--- DATA FOR THIS EXERCISE Enclosed Below ---

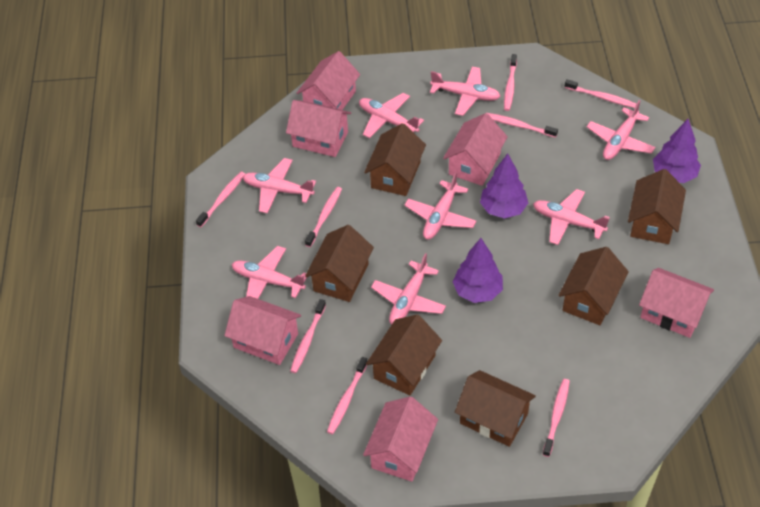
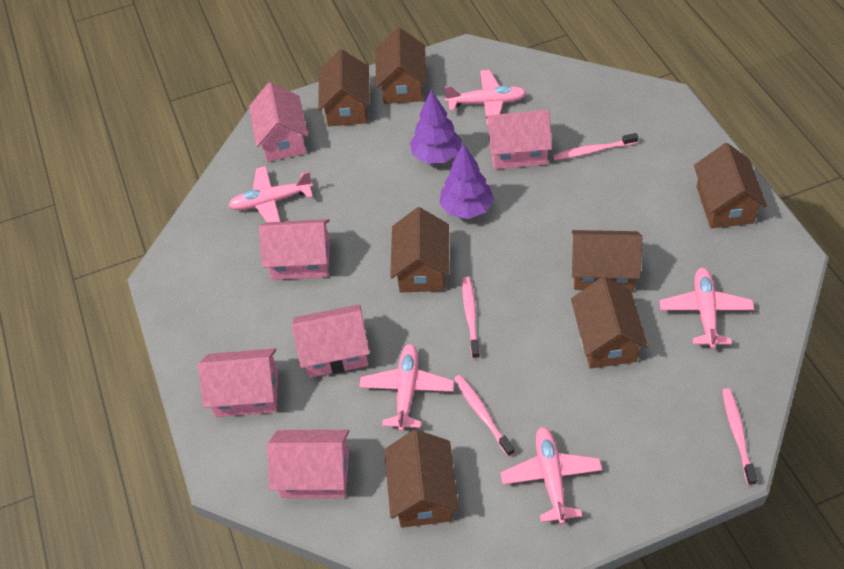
brown house: 6 -> 7
pink plane: 8 -> 5
pink toothbrush: 8 -> 4
purple tree: 3 -> 2

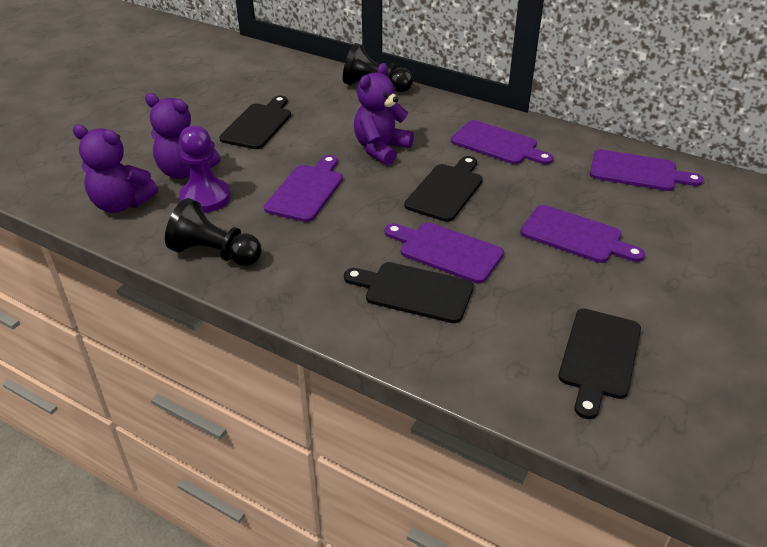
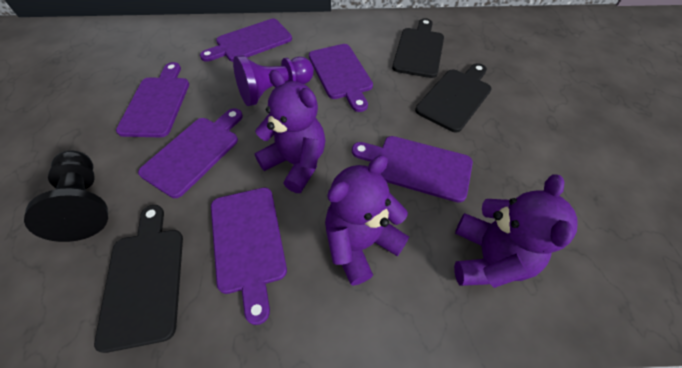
black cutting board: 4 -> 3
black pawn: 2 -> 1
purple cutting board: 5 -> 6

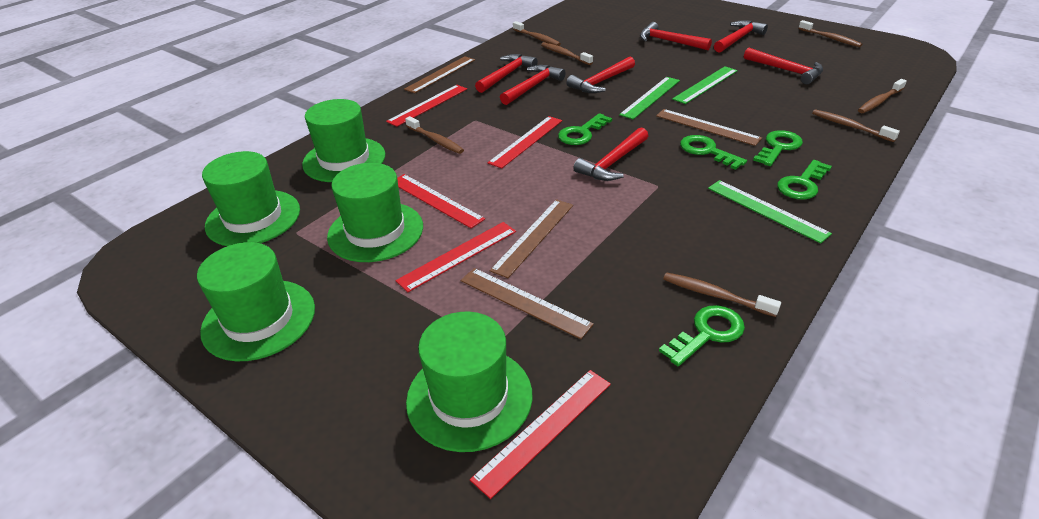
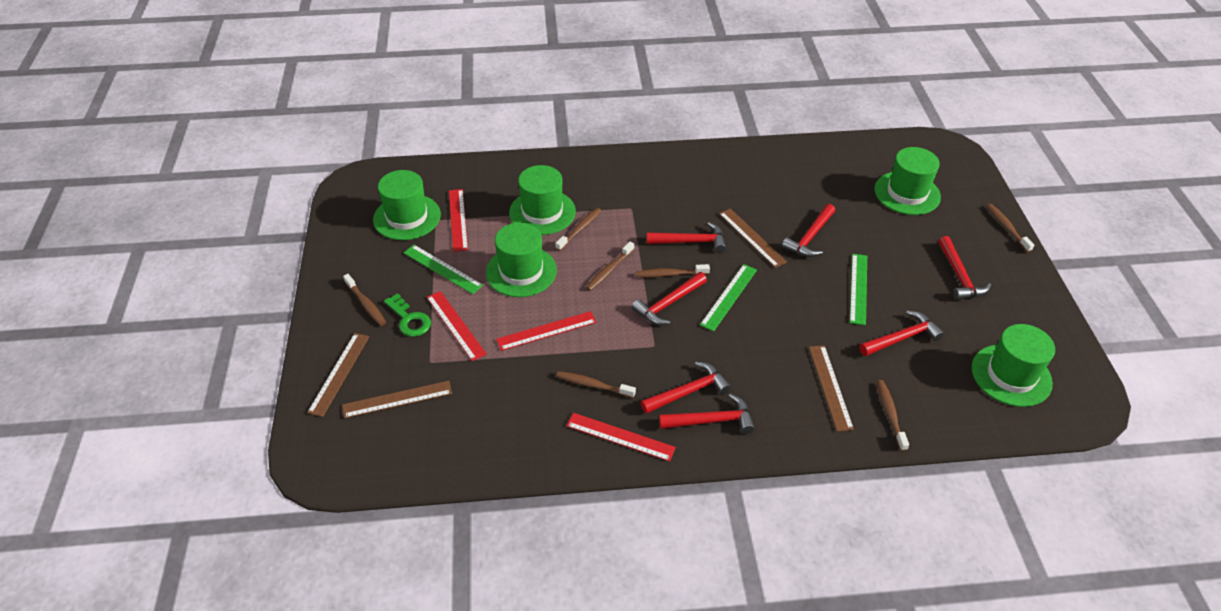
green key: 5 -> 1
red ruler: 5 -> 4

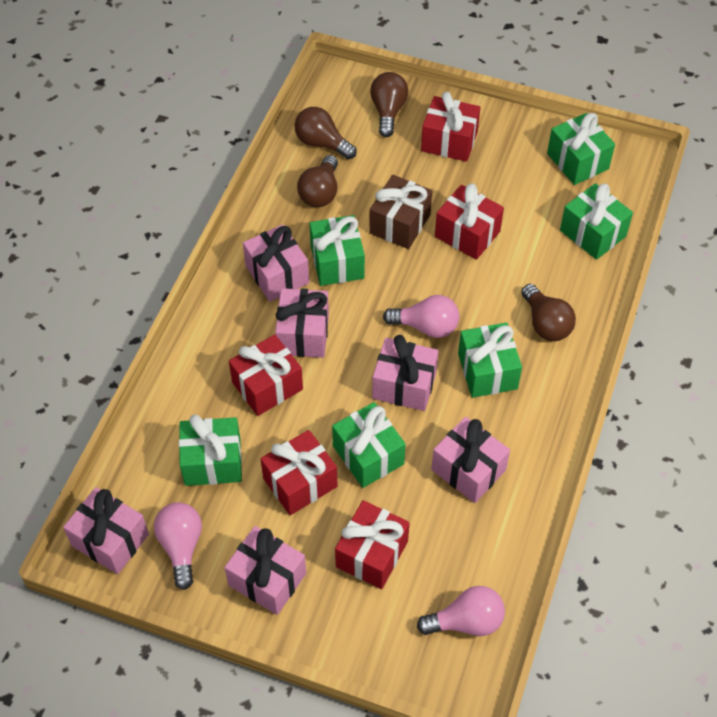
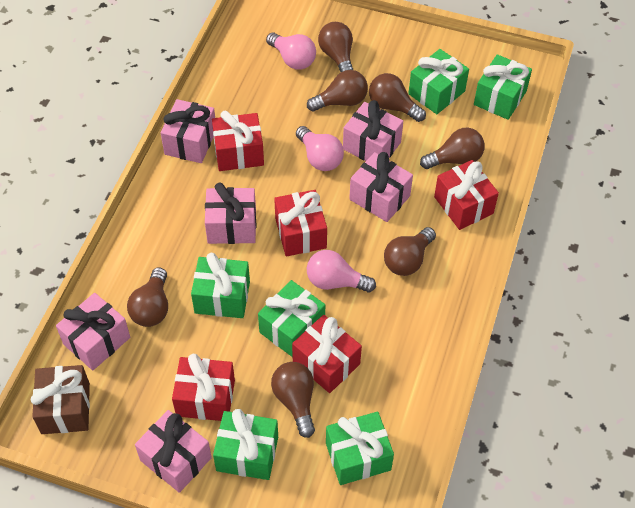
brown light bulb: 4 -> 7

--- End of Enclosed DATA FOR THIS EXERCISE ---

» **PROBLEM TO WORK ON**
Filter on the word "black": copy each matching line from the entries above.

» **TASK RESULT**
black cutting board: 4 -> 3
black pawn: 2 -> 1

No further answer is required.